[Start of section]

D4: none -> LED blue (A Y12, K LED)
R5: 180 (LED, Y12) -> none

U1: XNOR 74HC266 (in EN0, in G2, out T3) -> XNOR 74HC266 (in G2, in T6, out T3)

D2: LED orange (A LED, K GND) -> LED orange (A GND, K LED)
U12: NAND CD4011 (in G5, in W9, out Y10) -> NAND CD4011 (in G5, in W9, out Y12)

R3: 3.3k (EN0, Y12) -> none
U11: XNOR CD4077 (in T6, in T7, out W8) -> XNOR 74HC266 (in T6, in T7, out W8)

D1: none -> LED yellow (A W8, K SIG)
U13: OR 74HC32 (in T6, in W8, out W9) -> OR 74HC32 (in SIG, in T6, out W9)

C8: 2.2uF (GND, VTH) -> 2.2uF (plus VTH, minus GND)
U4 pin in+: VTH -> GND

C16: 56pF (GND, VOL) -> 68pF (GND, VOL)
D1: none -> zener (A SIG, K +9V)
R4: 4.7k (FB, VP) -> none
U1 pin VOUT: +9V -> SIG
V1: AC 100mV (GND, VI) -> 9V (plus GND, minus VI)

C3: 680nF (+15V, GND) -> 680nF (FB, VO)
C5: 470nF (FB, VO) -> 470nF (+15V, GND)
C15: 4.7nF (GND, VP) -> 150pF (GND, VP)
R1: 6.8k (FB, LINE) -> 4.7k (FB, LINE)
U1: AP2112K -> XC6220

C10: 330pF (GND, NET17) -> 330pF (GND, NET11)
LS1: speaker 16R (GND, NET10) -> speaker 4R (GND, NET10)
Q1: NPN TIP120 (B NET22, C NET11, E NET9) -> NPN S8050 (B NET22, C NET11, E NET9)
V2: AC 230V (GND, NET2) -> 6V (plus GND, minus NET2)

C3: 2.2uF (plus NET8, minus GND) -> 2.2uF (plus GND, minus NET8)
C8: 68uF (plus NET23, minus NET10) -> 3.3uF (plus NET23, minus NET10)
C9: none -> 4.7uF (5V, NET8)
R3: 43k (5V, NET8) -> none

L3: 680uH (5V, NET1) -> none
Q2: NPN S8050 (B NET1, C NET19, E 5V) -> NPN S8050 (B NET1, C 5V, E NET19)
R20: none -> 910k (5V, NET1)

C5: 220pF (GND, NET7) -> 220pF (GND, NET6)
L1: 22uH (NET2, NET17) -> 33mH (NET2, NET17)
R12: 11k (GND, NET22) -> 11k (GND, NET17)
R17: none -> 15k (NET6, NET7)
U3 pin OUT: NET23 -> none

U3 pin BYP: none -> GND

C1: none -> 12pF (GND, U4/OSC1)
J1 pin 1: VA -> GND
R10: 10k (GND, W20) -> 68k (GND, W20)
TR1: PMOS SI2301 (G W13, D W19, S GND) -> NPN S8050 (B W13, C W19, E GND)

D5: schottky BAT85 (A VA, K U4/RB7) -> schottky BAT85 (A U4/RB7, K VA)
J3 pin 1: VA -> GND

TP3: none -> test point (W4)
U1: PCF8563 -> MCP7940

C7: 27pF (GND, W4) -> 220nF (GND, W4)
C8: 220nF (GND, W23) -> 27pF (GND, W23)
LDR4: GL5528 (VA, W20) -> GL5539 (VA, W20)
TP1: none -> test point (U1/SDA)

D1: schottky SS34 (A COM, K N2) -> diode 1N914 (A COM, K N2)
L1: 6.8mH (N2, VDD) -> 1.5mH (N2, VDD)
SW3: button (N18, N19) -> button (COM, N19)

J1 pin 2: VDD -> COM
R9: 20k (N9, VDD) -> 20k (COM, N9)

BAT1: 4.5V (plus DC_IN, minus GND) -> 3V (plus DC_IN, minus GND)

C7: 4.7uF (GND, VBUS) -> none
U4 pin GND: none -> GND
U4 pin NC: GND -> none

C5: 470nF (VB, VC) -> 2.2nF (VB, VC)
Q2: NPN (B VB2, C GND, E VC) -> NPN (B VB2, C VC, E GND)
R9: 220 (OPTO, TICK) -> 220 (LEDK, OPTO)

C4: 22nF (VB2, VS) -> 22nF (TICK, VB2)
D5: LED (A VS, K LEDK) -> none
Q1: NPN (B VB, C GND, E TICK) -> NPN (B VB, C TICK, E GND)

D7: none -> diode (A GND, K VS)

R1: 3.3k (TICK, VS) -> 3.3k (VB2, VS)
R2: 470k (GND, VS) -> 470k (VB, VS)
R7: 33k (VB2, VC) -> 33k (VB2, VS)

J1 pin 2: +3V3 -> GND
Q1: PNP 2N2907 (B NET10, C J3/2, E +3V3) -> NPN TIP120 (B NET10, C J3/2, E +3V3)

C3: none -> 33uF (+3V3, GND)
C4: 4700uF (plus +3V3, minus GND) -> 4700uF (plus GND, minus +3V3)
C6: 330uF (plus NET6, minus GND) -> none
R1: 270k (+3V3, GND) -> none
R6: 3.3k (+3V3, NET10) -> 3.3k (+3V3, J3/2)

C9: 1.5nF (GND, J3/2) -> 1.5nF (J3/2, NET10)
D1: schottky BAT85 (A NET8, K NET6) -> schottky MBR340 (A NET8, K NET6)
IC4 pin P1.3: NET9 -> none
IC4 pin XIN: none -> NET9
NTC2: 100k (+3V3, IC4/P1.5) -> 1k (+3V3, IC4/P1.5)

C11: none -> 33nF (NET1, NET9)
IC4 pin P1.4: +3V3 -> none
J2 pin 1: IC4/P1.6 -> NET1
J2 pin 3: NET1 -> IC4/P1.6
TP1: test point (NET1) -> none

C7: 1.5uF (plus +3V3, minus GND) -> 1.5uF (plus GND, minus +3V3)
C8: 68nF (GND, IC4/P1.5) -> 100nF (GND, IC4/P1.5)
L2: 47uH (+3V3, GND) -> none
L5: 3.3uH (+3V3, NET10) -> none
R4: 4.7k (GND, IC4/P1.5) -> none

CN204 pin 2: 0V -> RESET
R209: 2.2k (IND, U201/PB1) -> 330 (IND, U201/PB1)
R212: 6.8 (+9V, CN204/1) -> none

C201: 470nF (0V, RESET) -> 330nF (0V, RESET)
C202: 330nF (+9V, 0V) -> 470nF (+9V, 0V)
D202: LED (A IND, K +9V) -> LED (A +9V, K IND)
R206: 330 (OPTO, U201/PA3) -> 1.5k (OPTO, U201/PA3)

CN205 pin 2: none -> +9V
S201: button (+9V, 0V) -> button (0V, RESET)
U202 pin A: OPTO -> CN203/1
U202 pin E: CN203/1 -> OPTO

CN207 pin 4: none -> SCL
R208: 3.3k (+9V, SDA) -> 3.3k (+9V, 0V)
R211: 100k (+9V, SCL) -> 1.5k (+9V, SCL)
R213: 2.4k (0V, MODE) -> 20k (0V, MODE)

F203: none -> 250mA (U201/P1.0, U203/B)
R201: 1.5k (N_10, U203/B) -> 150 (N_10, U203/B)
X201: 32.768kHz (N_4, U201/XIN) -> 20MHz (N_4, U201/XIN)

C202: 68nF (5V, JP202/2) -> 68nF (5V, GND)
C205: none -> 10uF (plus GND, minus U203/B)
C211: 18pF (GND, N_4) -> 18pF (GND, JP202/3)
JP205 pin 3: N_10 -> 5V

[End of section]

▸ **Exercise goal**: From the listing above, repeat exactly the lines starting at the line that includes "C3: 2.2uF (plus" and ending at the line that includes "R20: none -> 910k (5V, NET1)", with nothing outside that span.

▸ **Completed task**:
C3: 2.2uF (plus NET8, minus GND) -> 2.2uF (plus GND, minus NET8)
C8: 68uF (plus NET23, minus NET10) -> 3.3uF (plus NET23, minus NET10)
C9: none -> 4.7uF (5V, NET8)
R3: 43k (5V, NET8) -> none

L3: 680uH (5V, NET1) -> none
Q2: NPN S8050 (B NET1, C NET19, E 5V) -> NPN S8050 (B NET1, C 5V, E NET19)
R20: none -> 910k (5V, NET1)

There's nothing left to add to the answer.